EXERCISE INSTRUCTIONS =>
Reproduce every line in the material below that holds "image".

[LISTED ENTRIES]

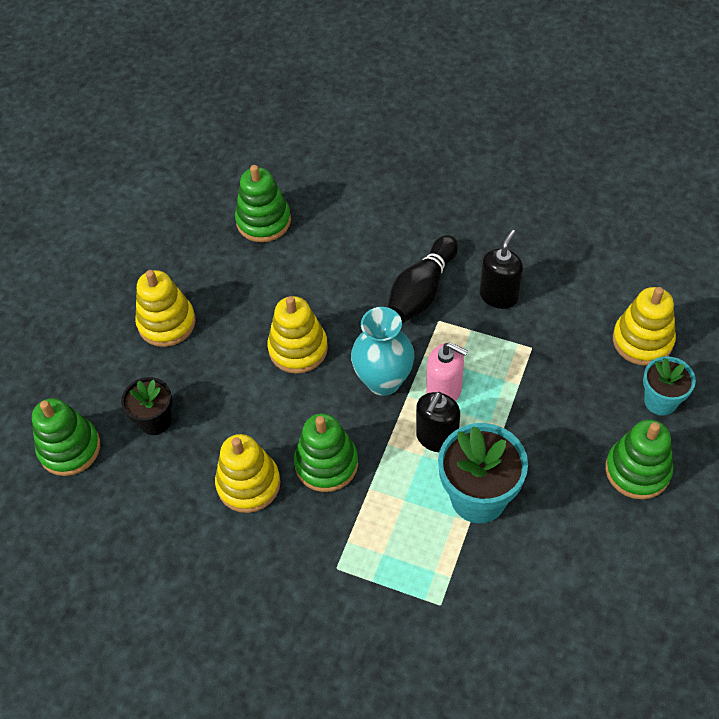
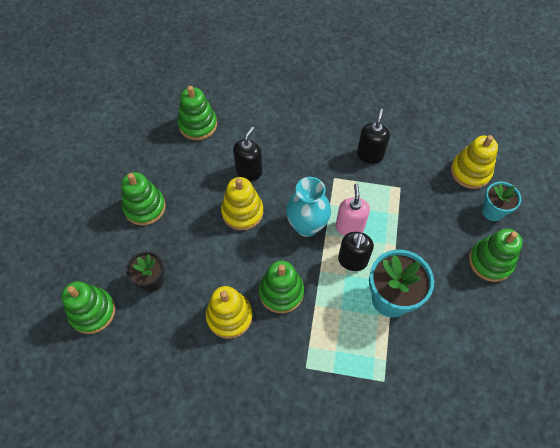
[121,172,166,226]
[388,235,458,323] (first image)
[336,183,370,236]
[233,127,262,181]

[/LISTED ENTRIES]
[LISTED ENTRIES]

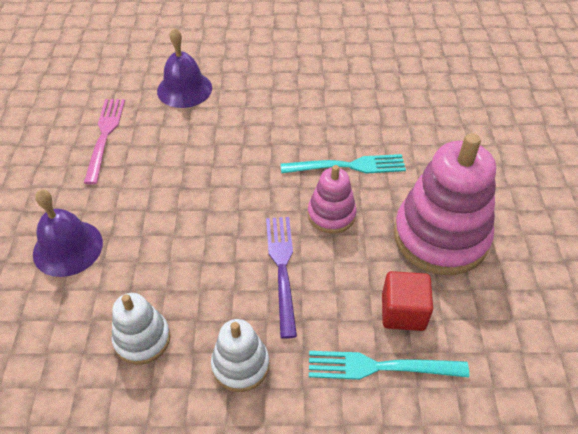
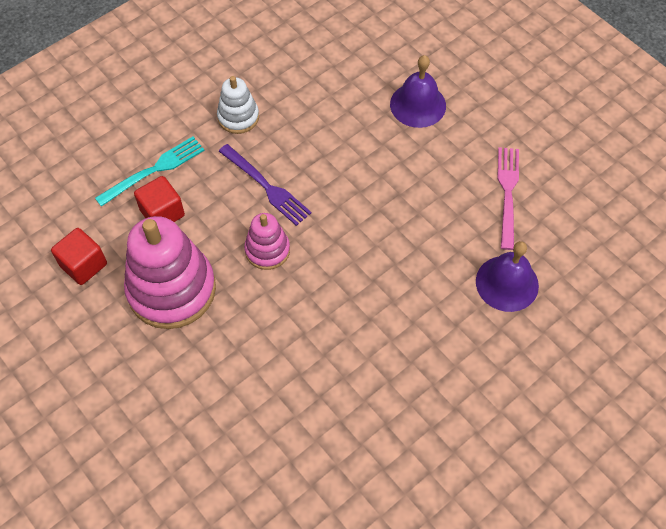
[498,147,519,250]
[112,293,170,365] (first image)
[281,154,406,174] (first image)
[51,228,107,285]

[/LISTED ENTRIES]

RESULT =>
[388,235,458,323] (first image)
[112,293,170,365] (first image)
[281,154,406,174] (first image)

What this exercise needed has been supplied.